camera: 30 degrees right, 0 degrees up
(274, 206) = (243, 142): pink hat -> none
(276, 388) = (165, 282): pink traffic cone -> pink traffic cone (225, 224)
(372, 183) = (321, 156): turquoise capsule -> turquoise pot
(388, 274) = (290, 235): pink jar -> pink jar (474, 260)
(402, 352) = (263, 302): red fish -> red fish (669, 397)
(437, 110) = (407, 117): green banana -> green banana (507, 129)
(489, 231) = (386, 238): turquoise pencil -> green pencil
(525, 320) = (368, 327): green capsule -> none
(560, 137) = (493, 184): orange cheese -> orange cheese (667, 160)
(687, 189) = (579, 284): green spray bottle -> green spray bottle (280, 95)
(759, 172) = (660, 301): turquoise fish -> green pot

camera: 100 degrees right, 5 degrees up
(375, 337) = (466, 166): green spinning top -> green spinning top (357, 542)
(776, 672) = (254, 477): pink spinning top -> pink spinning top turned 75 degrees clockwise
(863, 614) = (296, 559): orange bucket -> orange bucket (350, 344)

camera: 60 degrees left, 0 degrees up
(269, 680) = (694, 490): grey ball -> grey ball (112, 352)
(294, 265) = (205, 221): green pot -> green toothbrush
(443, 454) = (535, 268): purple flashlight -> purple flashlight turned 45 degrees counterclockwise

--

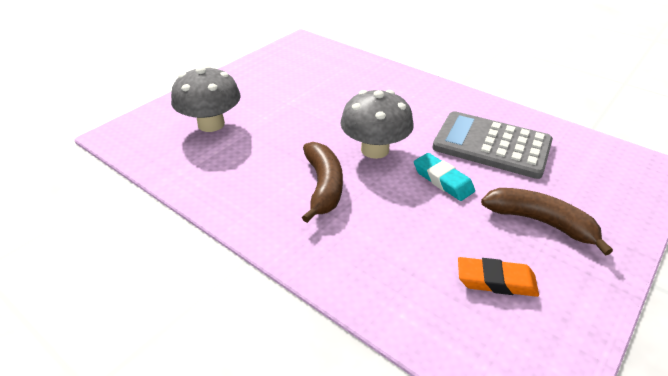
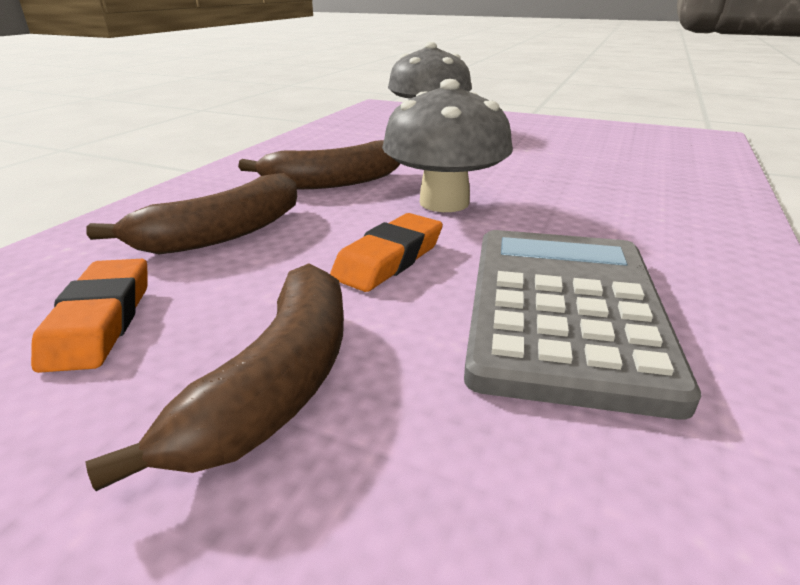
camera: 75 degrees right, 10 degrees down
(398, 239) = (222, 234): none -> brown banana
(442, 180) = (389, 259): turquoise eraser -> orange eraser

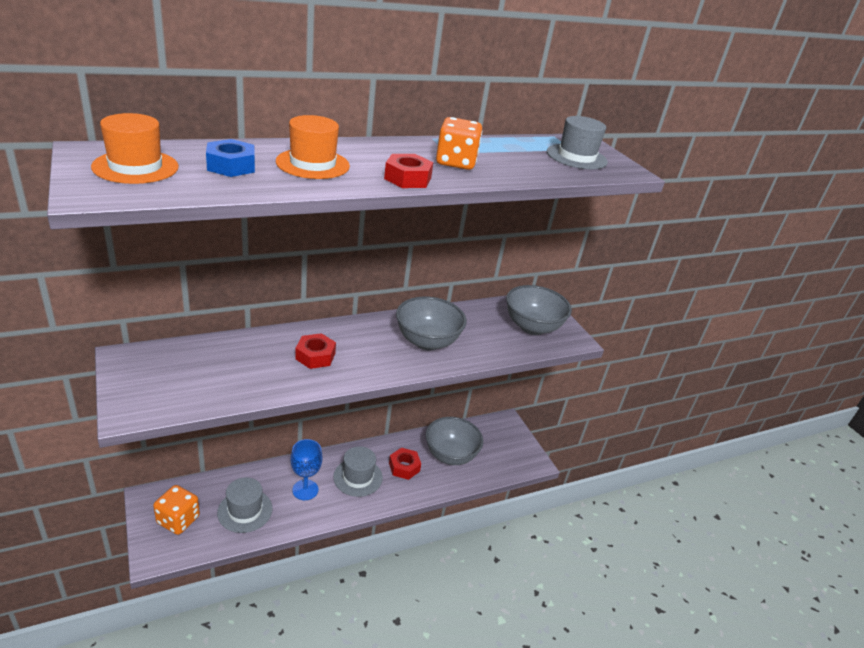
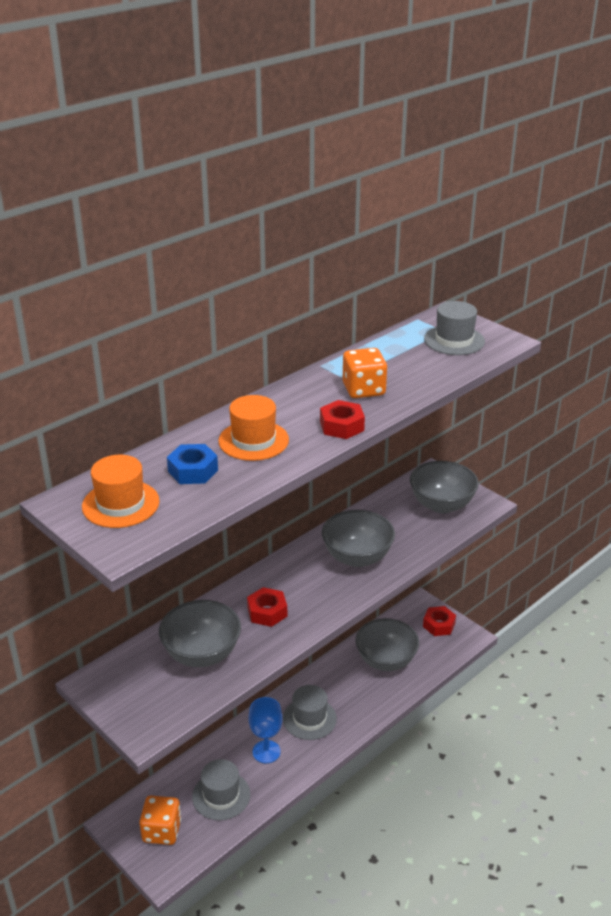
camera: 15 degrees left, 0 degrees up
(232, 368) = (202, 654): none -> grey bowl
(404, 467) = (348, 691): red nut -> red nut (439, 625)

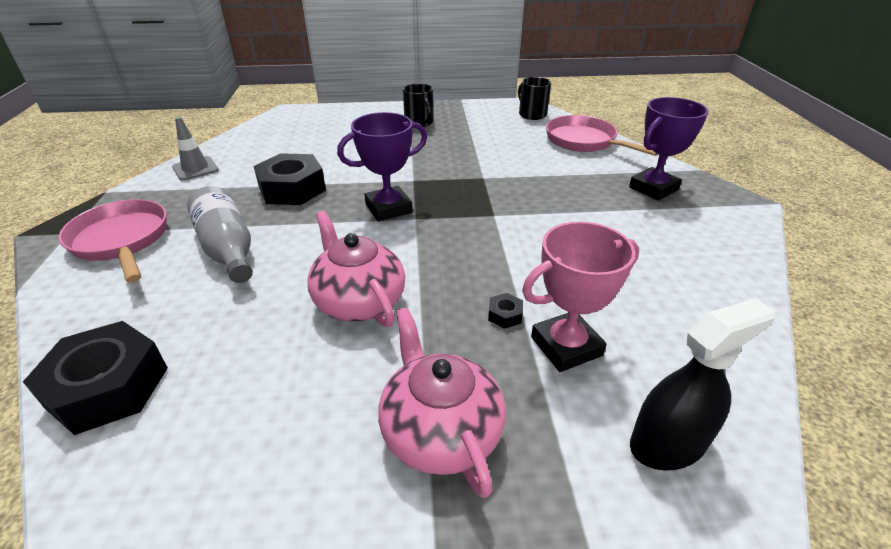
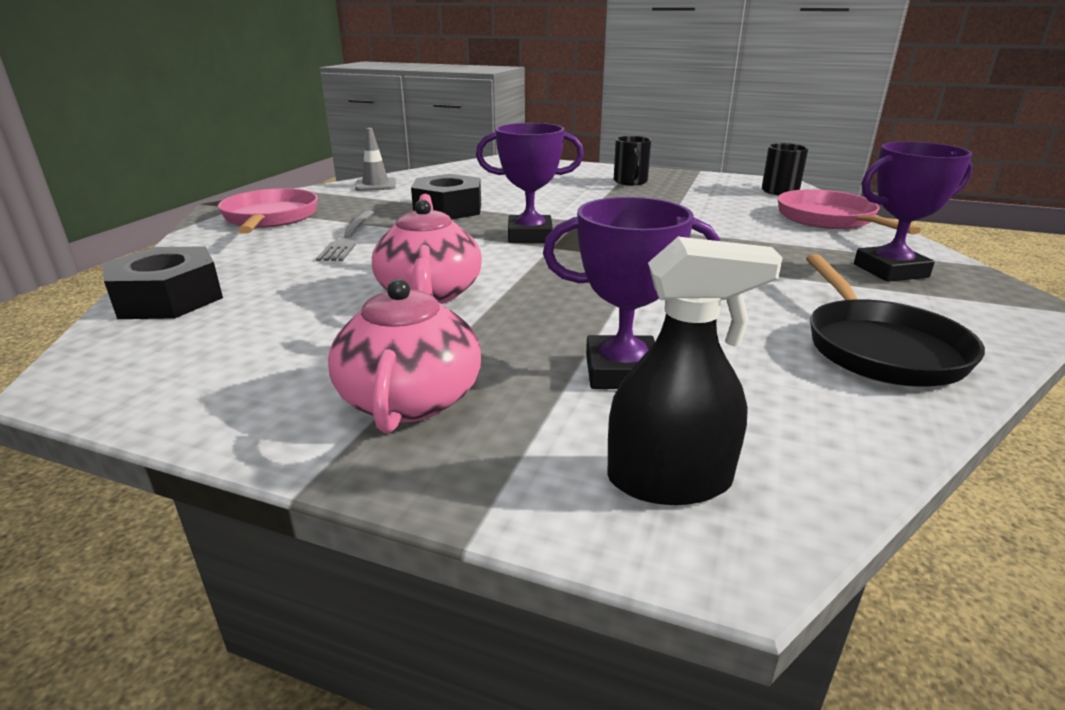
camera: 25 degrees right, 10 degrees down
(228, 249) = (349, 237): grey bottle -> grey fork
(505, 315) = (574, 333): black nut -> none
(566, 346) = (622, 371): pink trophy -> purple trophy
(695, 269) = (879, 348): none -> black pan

==

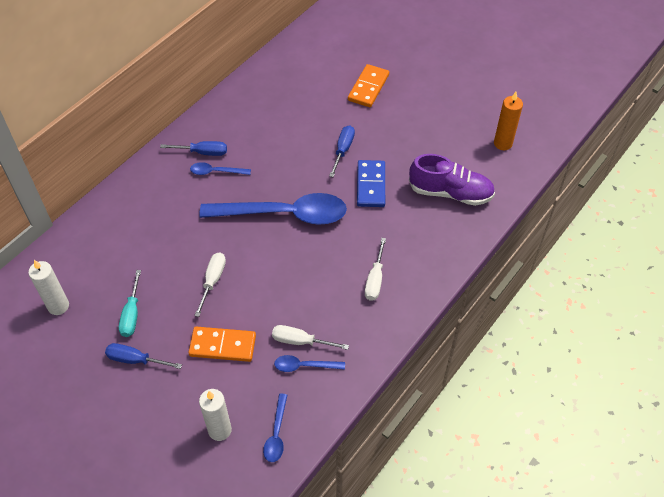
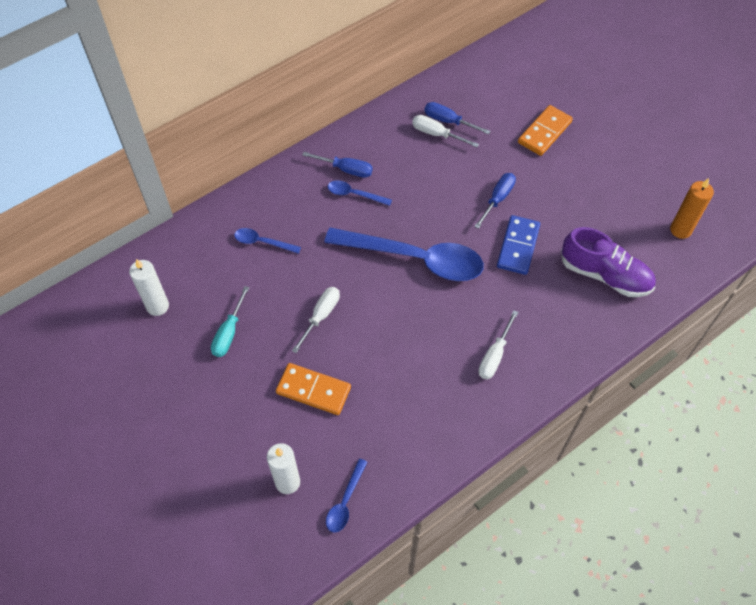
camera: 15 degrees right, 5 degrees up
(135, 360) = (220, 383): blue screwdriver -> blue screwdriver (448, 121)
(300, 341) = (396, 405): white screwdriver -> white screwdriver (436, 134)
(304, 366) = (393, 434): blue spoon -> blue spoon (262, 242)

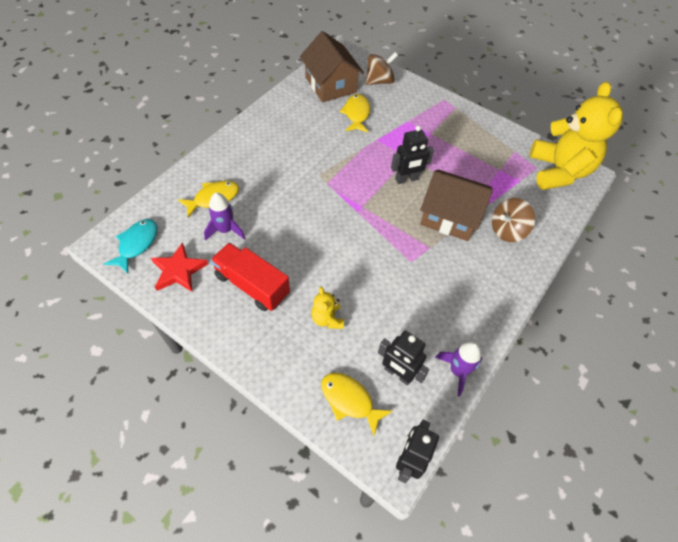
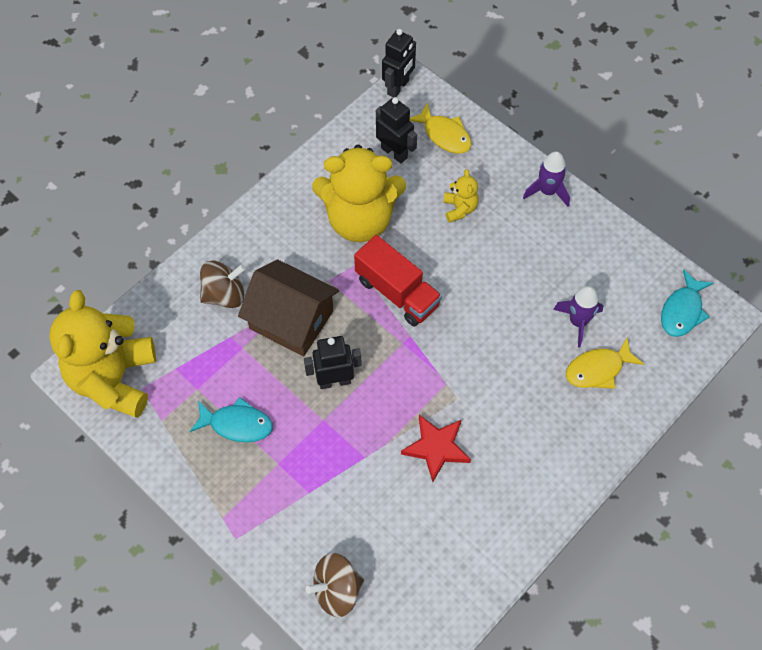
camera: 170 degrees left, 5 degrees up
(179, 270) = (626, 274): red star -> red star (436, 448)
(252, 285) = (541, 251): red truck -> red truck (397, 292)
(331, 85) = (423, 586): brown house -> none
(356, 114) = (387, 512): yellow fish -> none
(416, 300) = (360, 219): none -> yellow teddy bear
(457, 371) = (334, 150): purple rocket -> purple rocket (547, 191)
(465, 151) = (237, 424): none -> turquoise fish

- What to work on -
Look above for the line with "camera: 15 degrees right, 5 degrees up"; retype exactly that line, every line after it up to the line with "(304, 366) = (393, 434): blue", and that line too, nothing else.

- Response -
camera: 15 degrees right, 5 degrees up
(135, 360) = (220, 383): blue screwdriver -> blue screwdriver (448, 121)
(300, 341) = (396, 405): white screwdriver -> white screwdriver (436, 134)
(304, 366) = (393, 434): blue spoon -> blue spoon (262, 242)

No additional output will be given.